▸ **Work instructions**:
Look through the listing for the word "brown". Copy each line that has it.

————

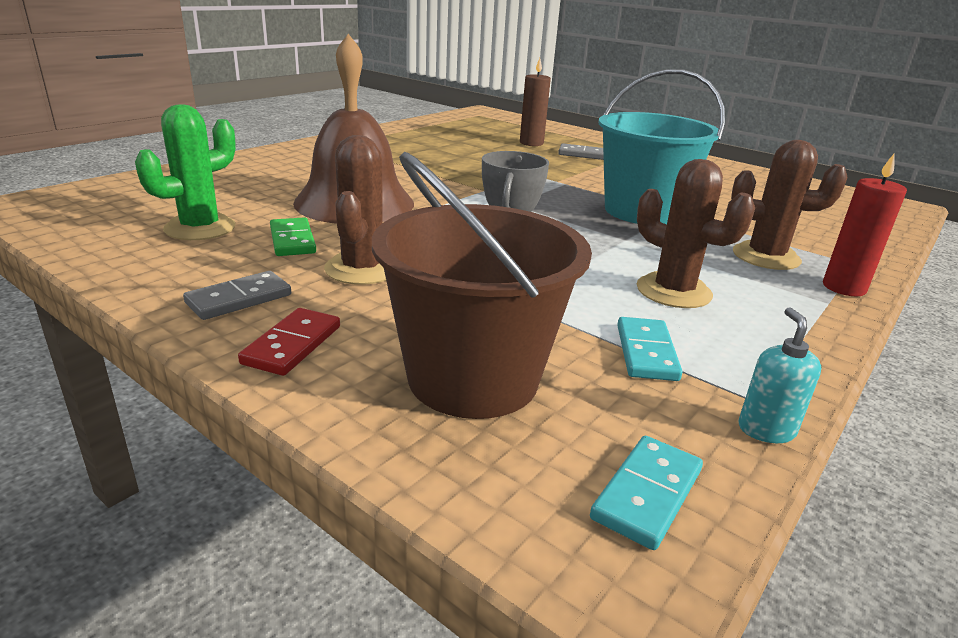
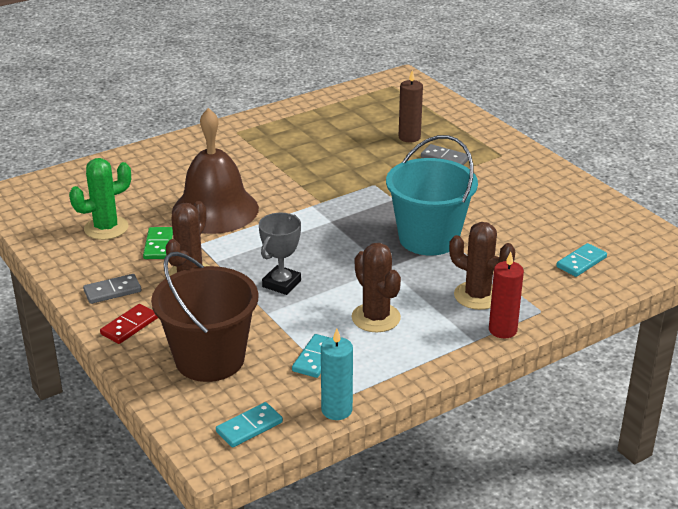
camera: 20 degrees right, 5 degrees up
(766, 430) = (336, 410): turquoise soap dispenser -> turquoise candle
(827, 219) = (581, 262): none -> turquoise domino

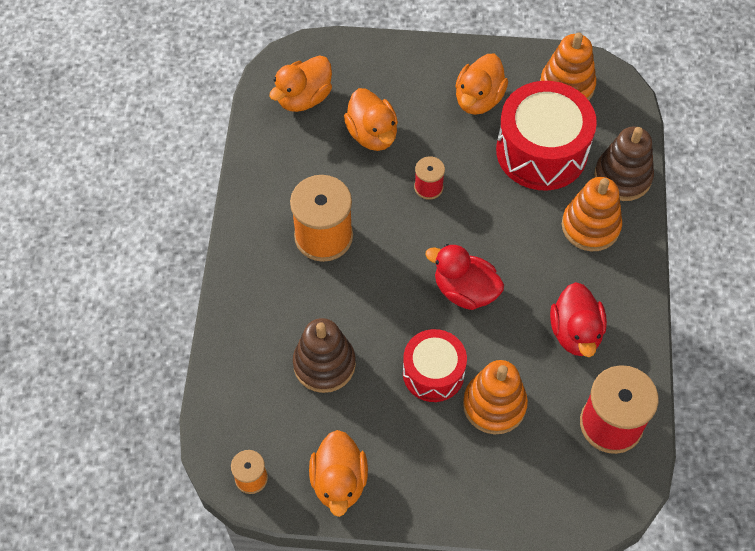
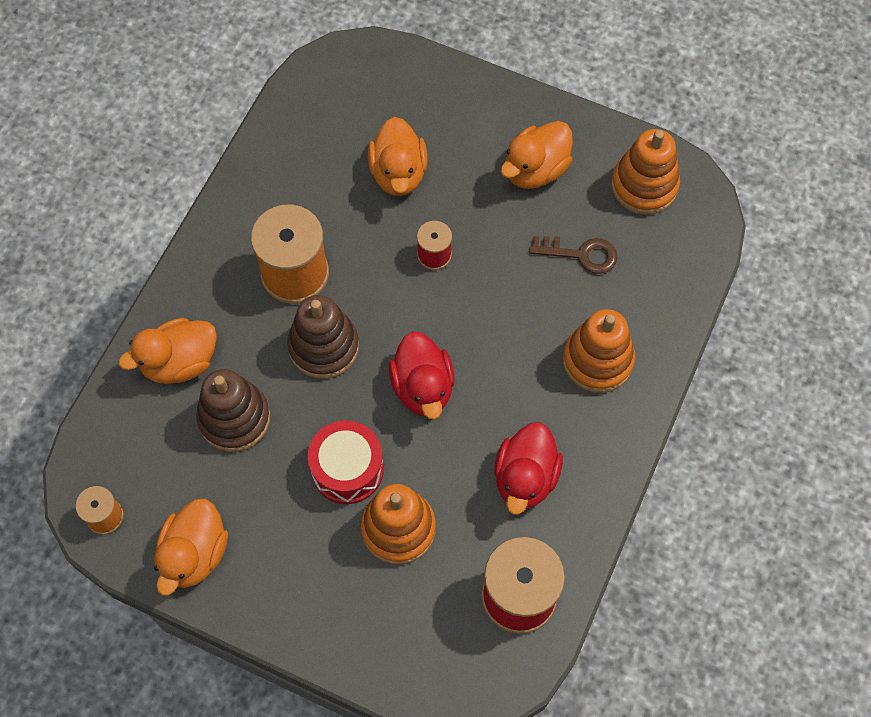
camera: 20 degrees right, 5 degrees up
(304, 98) = (341, 107): orange duck -> orange duck (180, 362)
(465, 290) = (423, 387): red duck -> red duck turned 150 degrees counterclockwise
(541, 151) = (580, 254): red drum -> brown key
(622, 177) = (660, 315): brown stacking toy -> brown stacking toy (324, 346)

————

▸ **Answer to the exercise**:
(541, 151) = (580, 254): red drum -> brown key
(622, 177) = (660, 315): brown stacking toy -> brown stacking toy (324, 346)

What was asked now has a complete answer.